PROMPT |
Within the listing below, filter for "plate" and copy every matching line.
GIVEN RECORDS Block Start
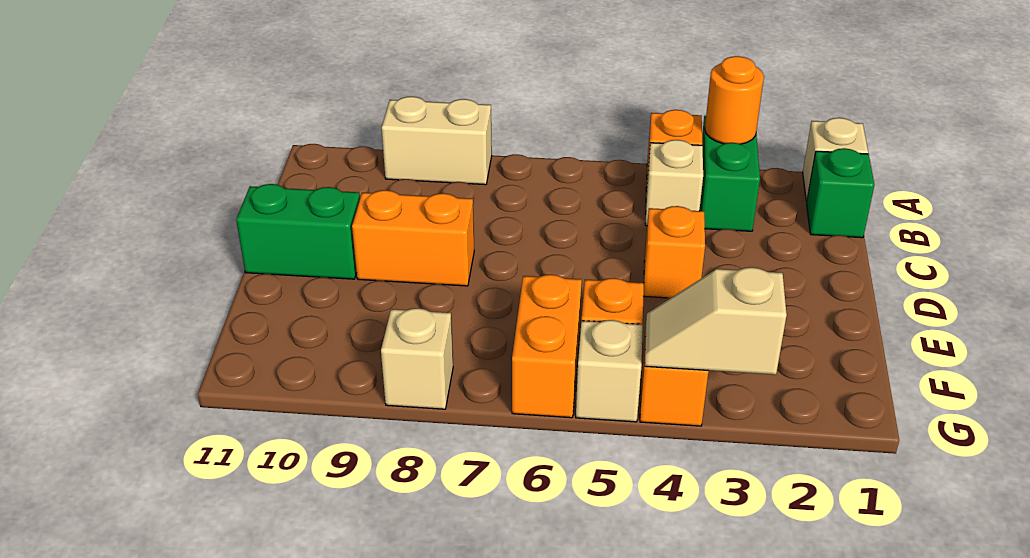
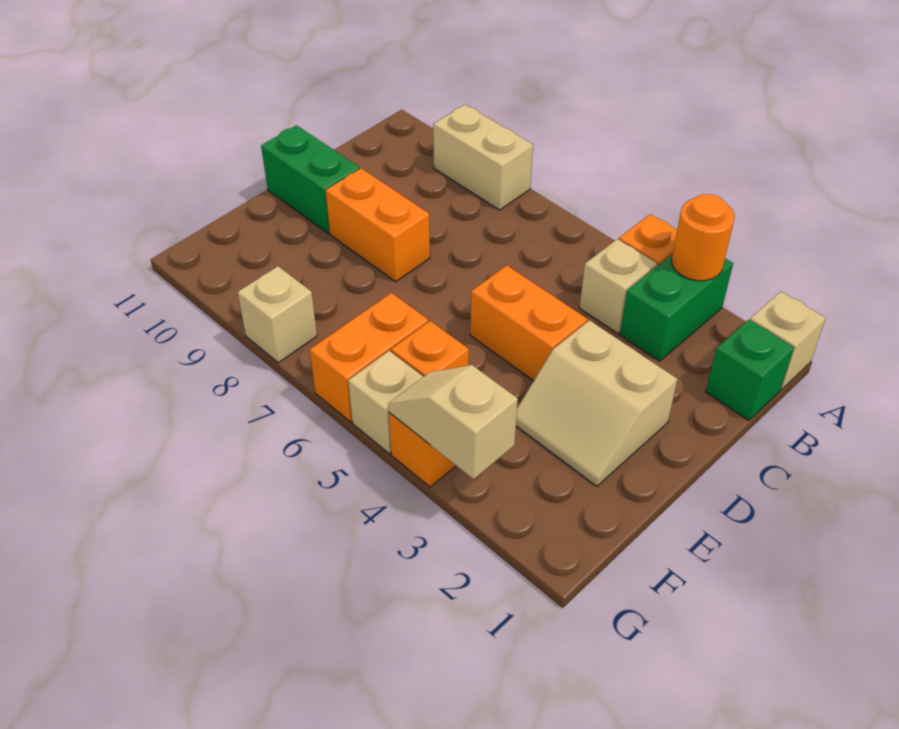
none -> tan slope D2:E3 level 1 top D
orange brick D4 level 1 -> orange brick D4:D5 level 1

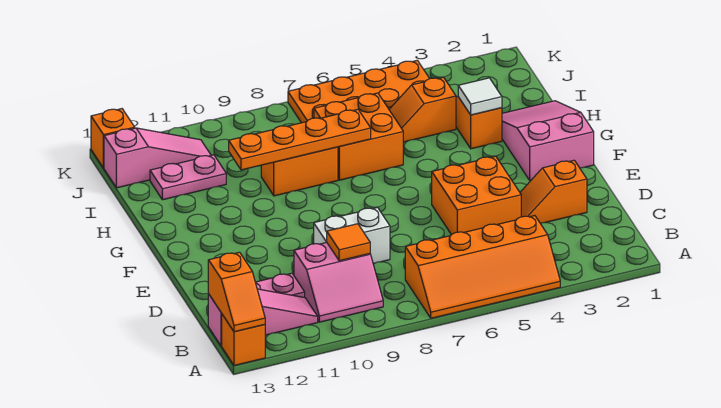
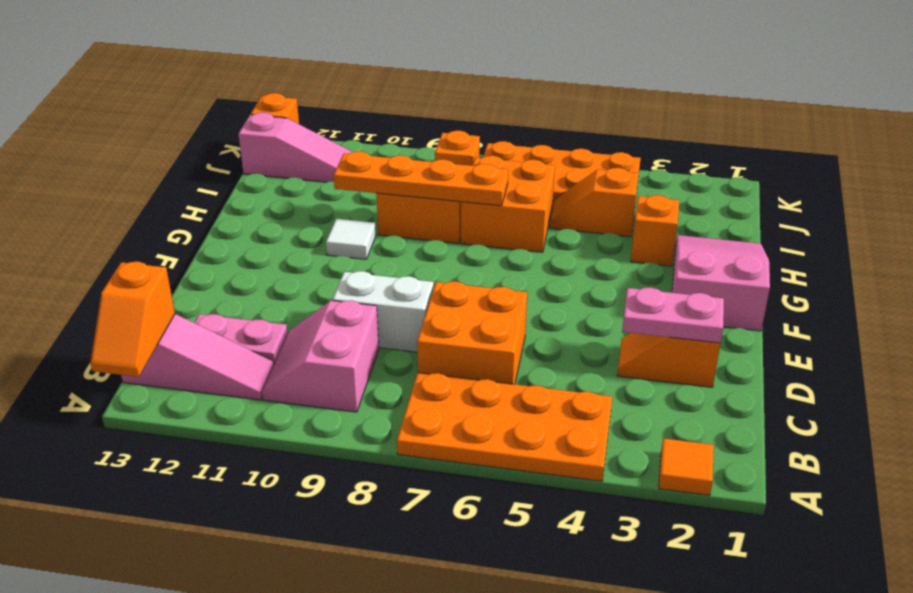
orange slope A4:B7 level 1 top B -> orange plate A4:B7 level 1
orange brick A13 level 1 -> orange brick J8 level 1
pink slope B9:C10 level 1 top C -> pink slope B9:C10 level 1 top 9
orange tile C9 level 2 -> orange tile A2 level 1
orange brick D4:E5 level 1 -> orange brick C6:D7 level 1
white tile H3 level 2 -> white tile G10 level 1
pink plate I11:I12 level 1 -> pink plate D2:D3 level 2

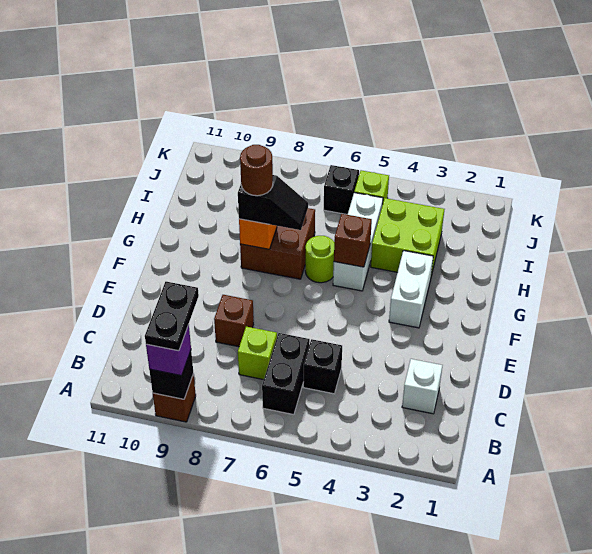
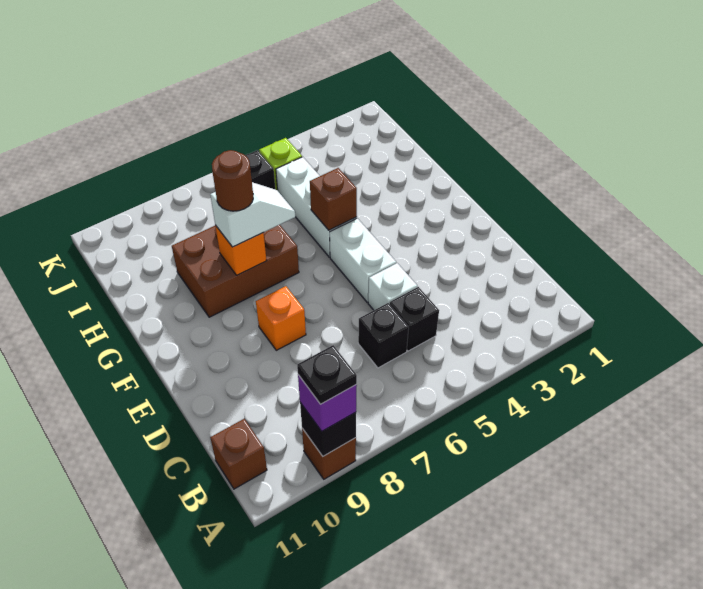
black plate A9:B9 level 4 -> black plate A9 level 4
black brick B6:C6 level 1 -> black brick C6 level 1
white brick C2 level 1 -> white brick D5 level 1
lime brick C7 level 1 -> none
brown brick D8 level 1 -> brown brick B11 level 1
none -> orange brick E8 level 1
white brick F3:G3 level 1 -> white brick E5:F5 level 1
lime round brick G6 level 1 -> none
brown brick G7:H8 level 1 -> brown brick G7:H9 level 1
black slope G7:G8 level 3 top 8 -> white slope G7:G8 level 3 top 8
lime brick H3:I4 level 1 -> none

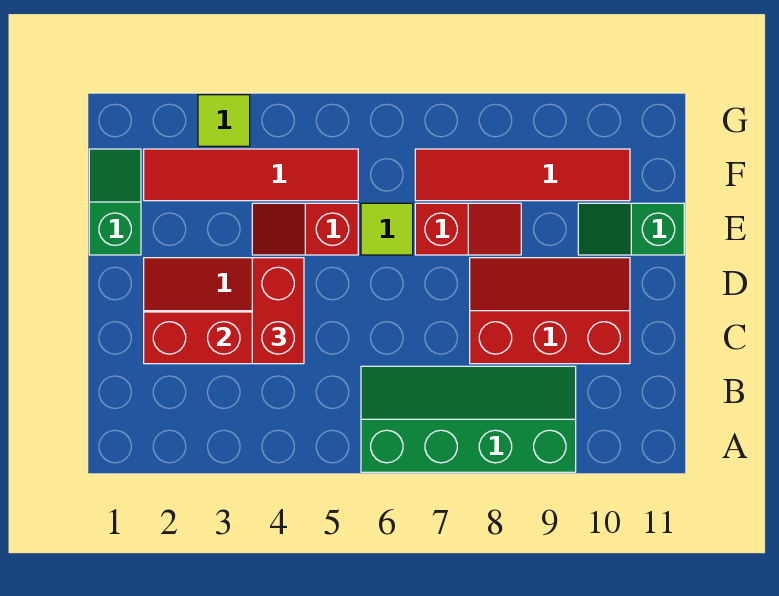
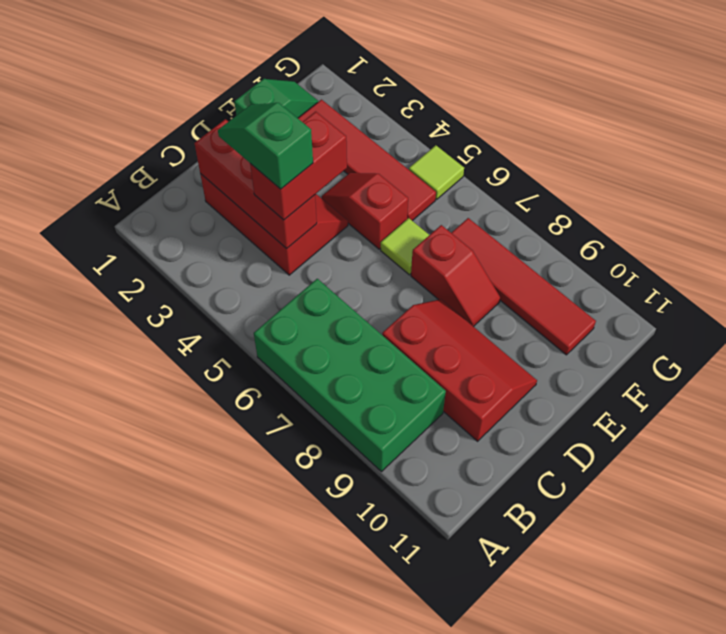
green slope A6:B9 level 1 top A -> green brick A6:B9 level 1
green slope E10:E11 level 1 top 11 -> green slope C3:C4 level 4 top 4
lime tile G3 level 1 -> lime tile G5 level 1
GIVEN RECORDS Block End
GIVEN RECORDS Block Start
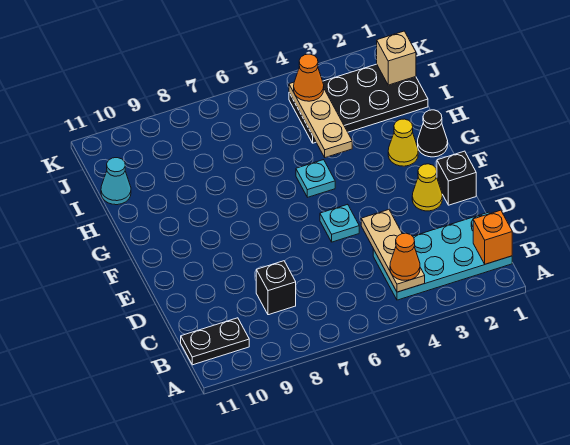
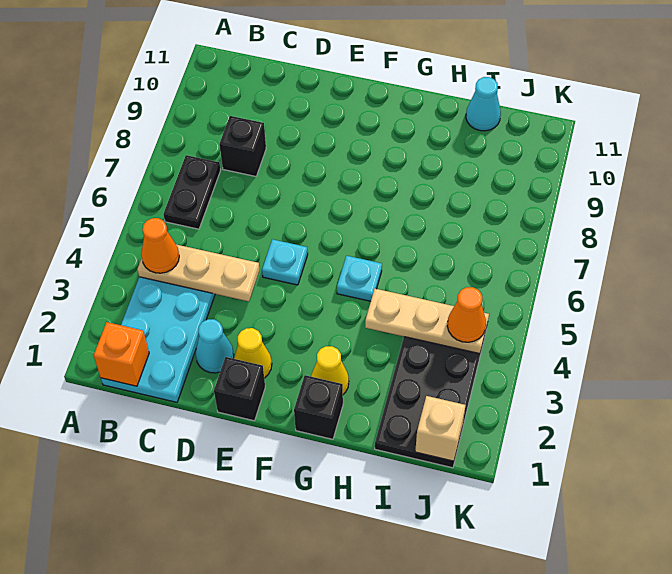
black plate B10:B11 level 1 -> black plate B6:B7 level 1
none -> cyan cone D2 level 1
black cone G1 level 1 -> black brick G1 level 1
GIVEN RECORDS Block End
SOLUTION TO THIS EXERCISE |
orange slope A4:B7 level 1 top B -> orange plate A4:B7 level 1
pink plate I11:I12 level 1 -> pink plate D2:D3 level 2
black plate A9:B9 level 4 -> black plate A9 level 4
black plate B10:B11 level 1 -> black plate B6:B7 level 1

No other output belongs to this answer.